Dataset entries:
* * *

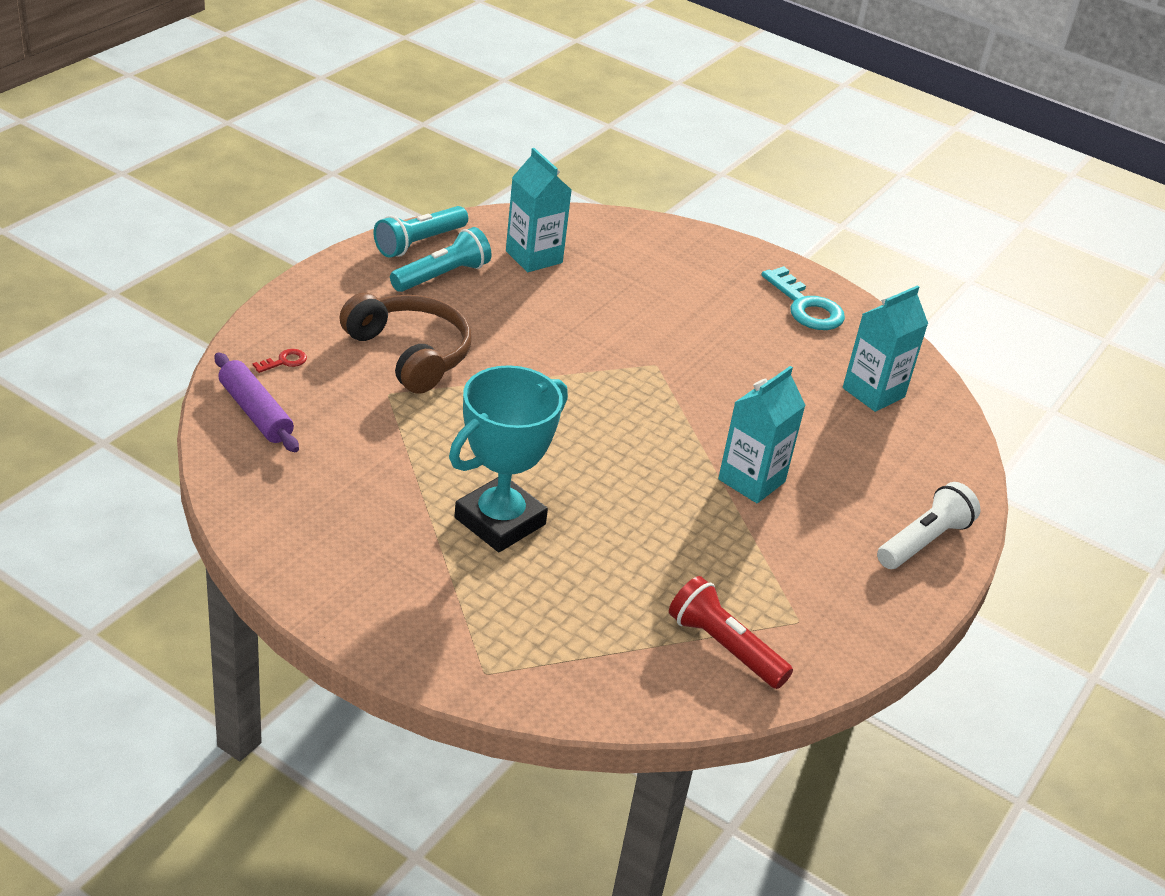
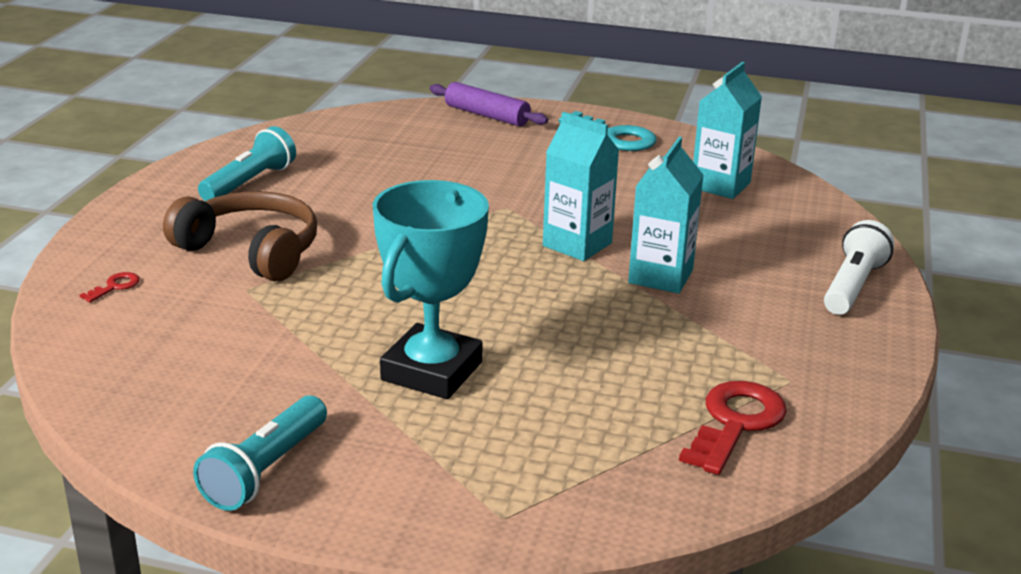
camera: 15 degrees left, 10 degrees down
(255, 412) = (104, 338): purple rolling pin -> purple rolling pin (487, 115)
(419, 243) = (211, 162): turquoise flashlight -> turquoise flashlight (265, 470)
(534, 257) = (334, 151): turquoise carton -> turquoise carton (577, 244)
(724, 647) = (735, 423): red flashlight -> red key

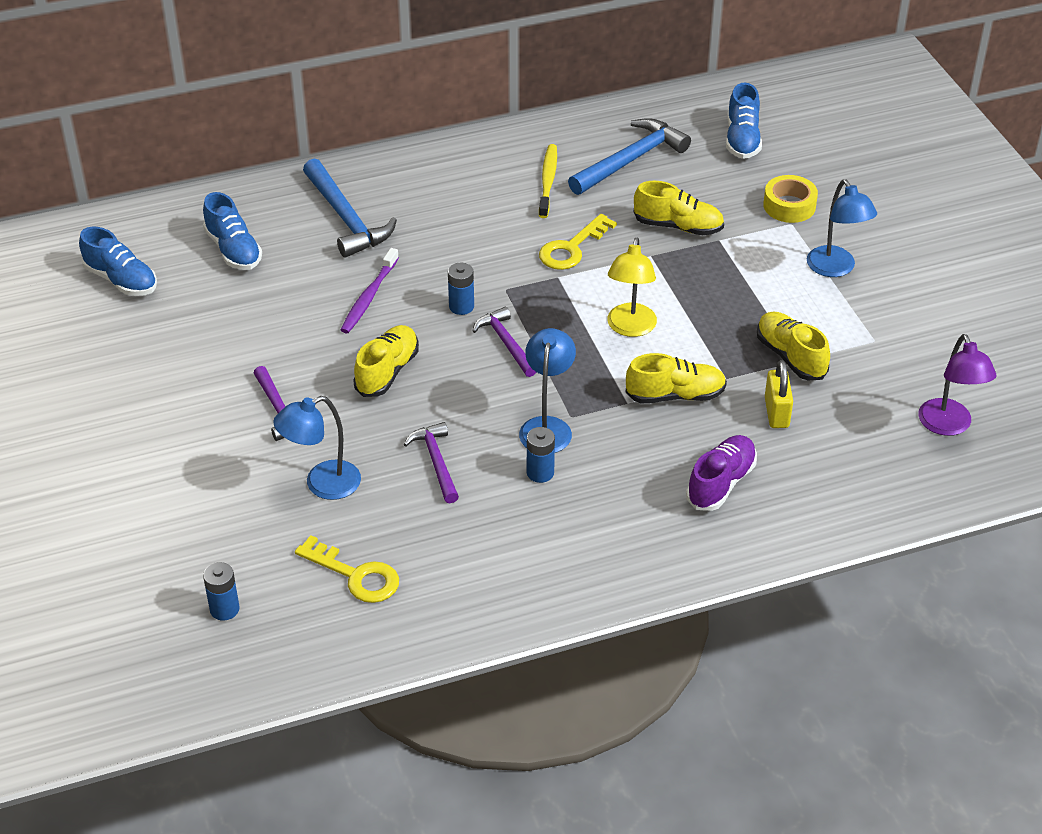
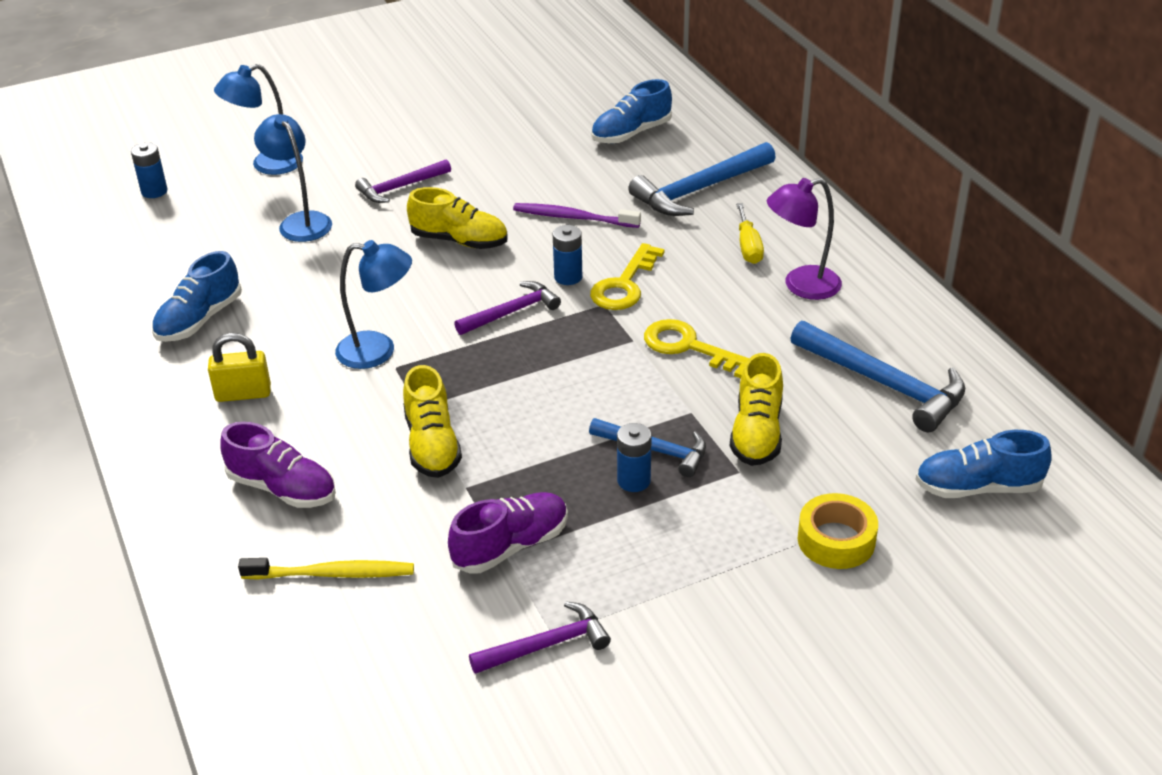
camera: 85 degrees right, 5 degrees down
(121, 280) = (574, 85): blue shoe -> blue shoe (199, 320)
(356, 575) = (181, 253): yellow key -> yellow key (624, 285)
(436, 462) = (327, 283): purple hammer -> purple hammer (546, 645)
(441, 201) = (748, 247): none -> yellow screwdriver
(540, 473) = (308, 351): blue battery -> blue battery (633, 480)
(548, 180) = (815, 319): yellow toothbrush -> yellow toothbrush (333, 574)
(630, 328) = (549, 402): yellow lamp -> none
(692, 277) = (655, 450): none -> blue hammer
(776, 412) = (403, 534): yellow padlock -> yellow padlock (243, 393)
(790, 356) = (511, 546): yellow shoe -> purple shoe
(835, 269) = (704, 591): blue lamp -> blue lamp (267, 165)
(948, 426) = (379, 714): purple lamp -> purple lamp (801, 286)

* * *

## Task goal
Identify the lines in the records above that contain the word "down", then state how many there are and nothing more.

## Solution
2